• [Work to complete] Please retype every record below exactly, leaving the pictures out.
════════════════
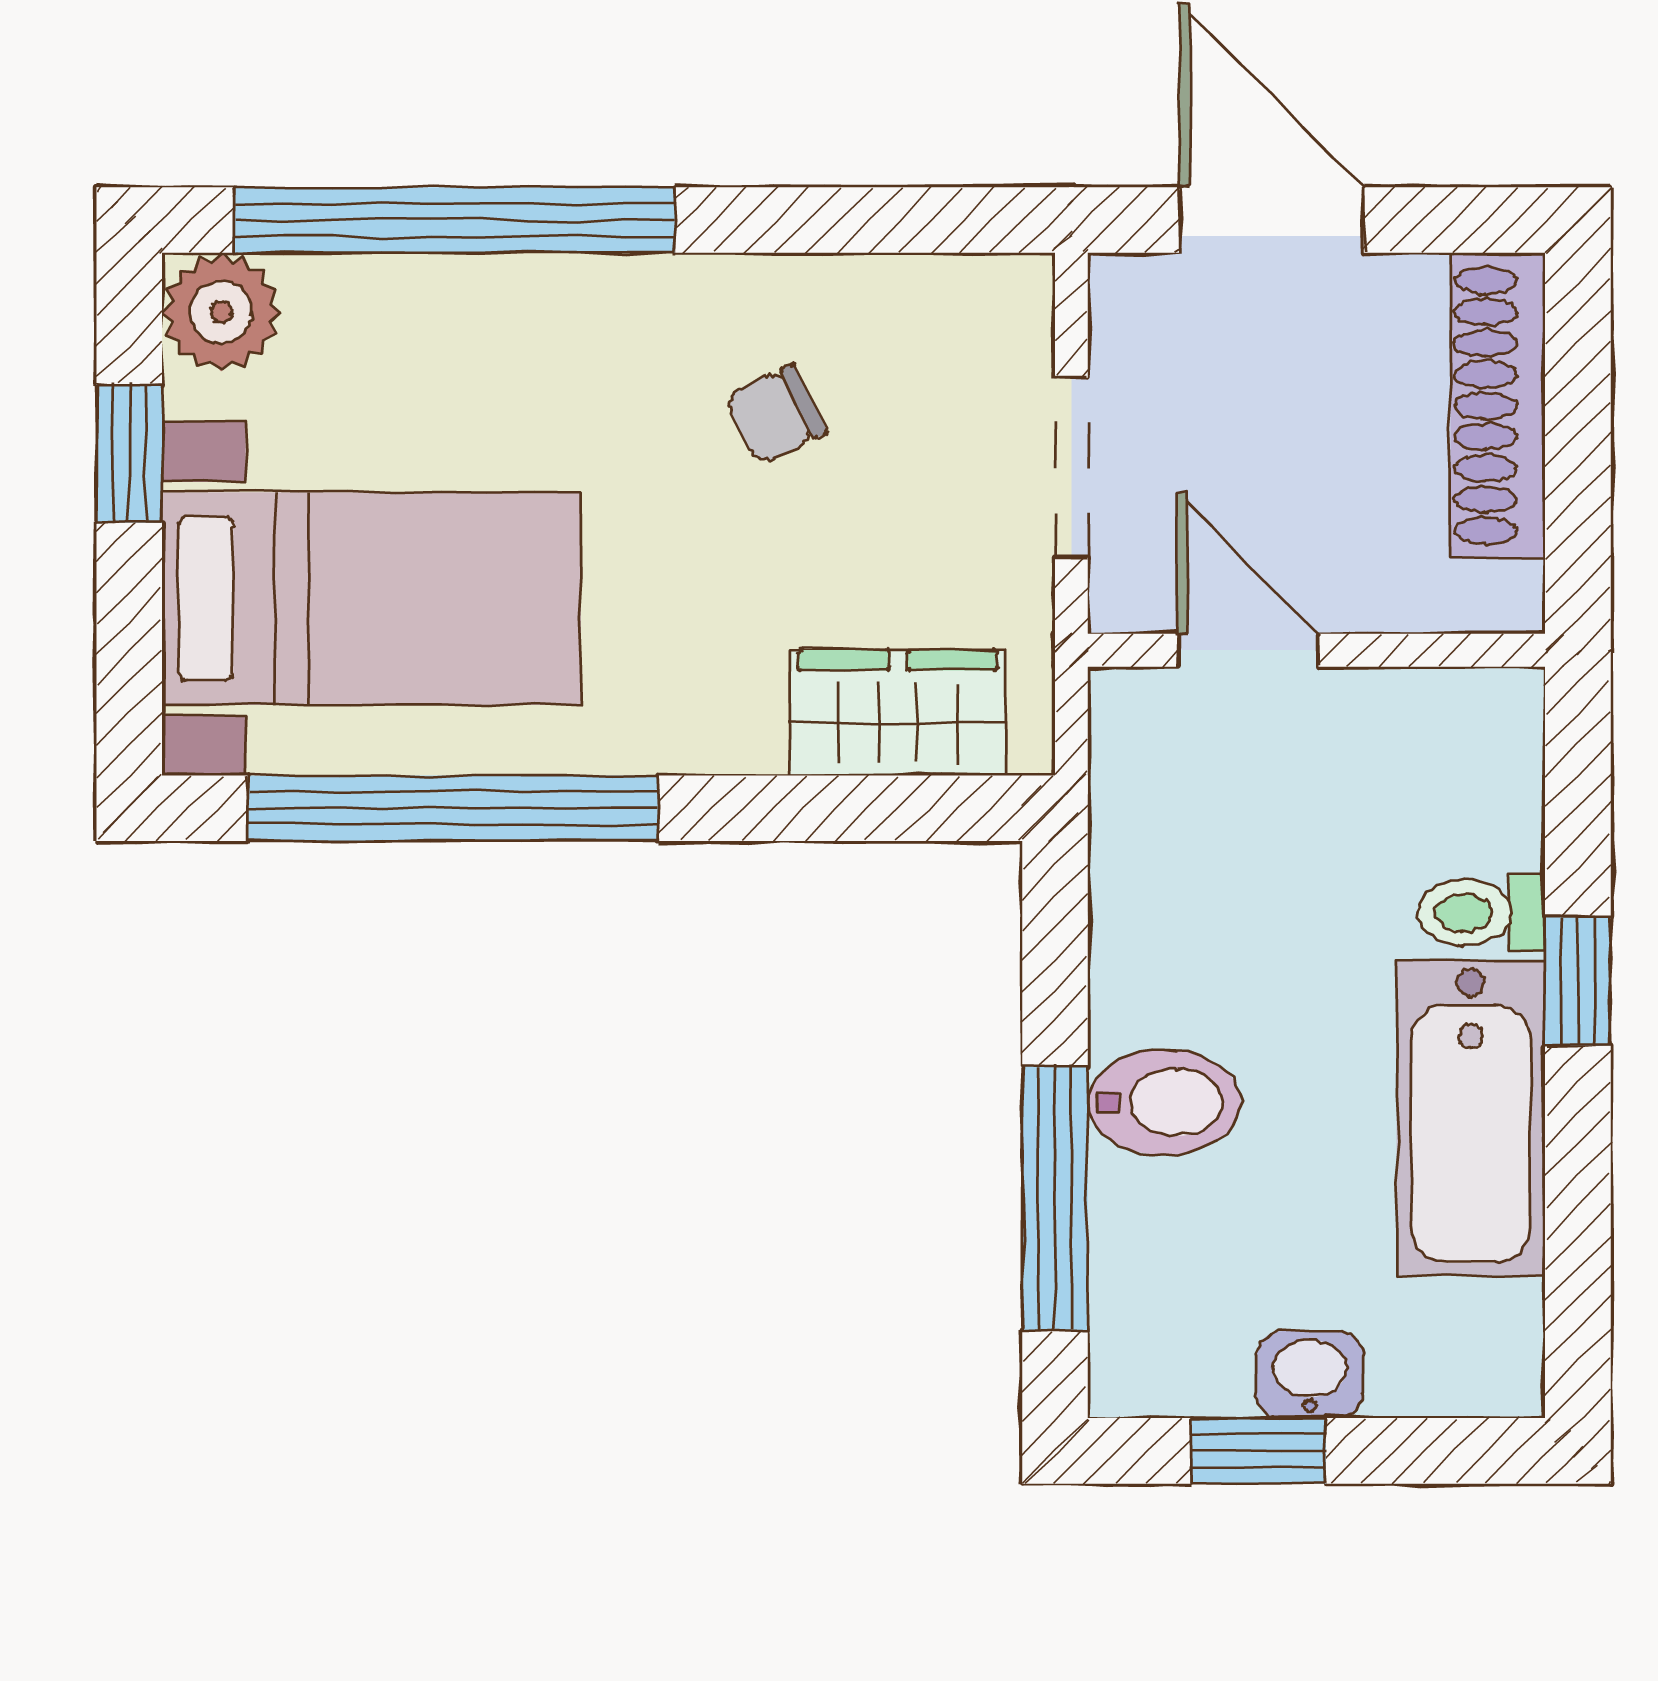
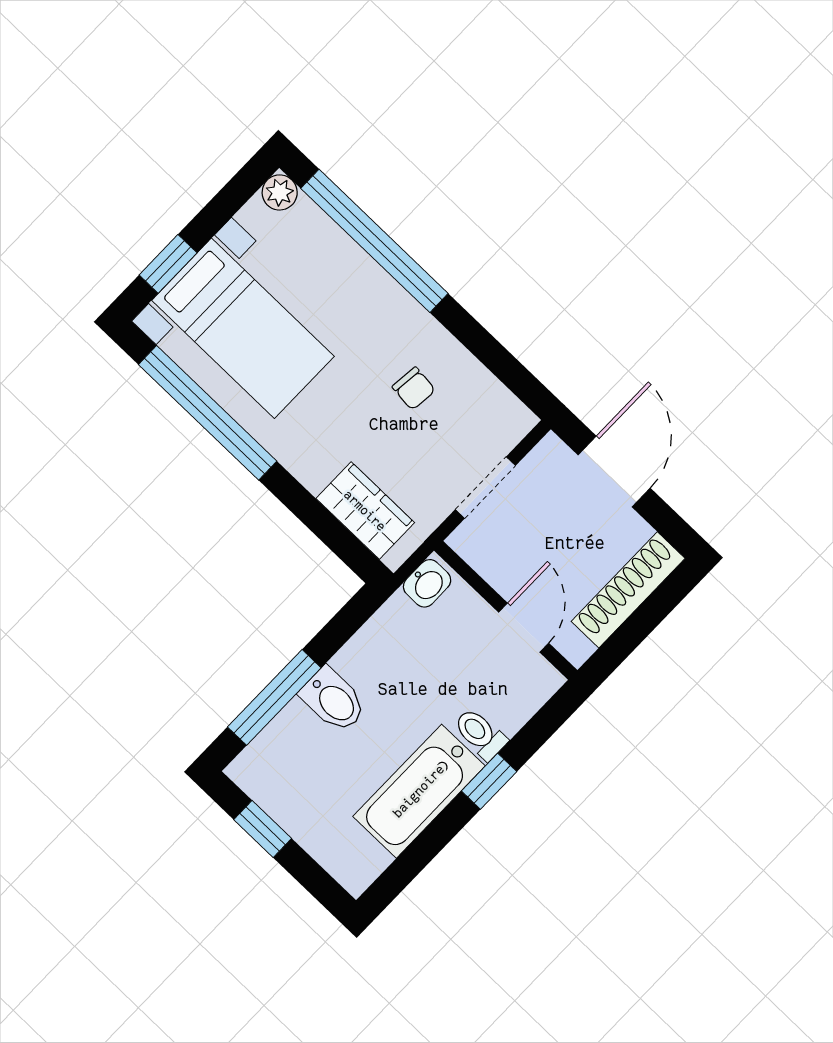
plant: (221, 312) -> (280, 192), width x0.73, depth x0.73
chair: (776, 414) -> (414, 388), turned -148
window: (129, 453) -> (168, 264), moved
door: (1248, 650) -> (524, 628), moved
washbasin: (1310, 1375) -> (427, 583), moved, turned 90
════════════════
• [Response to this task]
plant: (221, 312) -> (280, 192), width x0.73, depth x0.73
chair: (776, 414) -> (414, 388), turned -148
window: (129, 453) -> (168, 264), moved
door: (1248, 650) -> (524, 628), moved
washbasin: (1310, 1375) -> (427, 583), moved, turned 90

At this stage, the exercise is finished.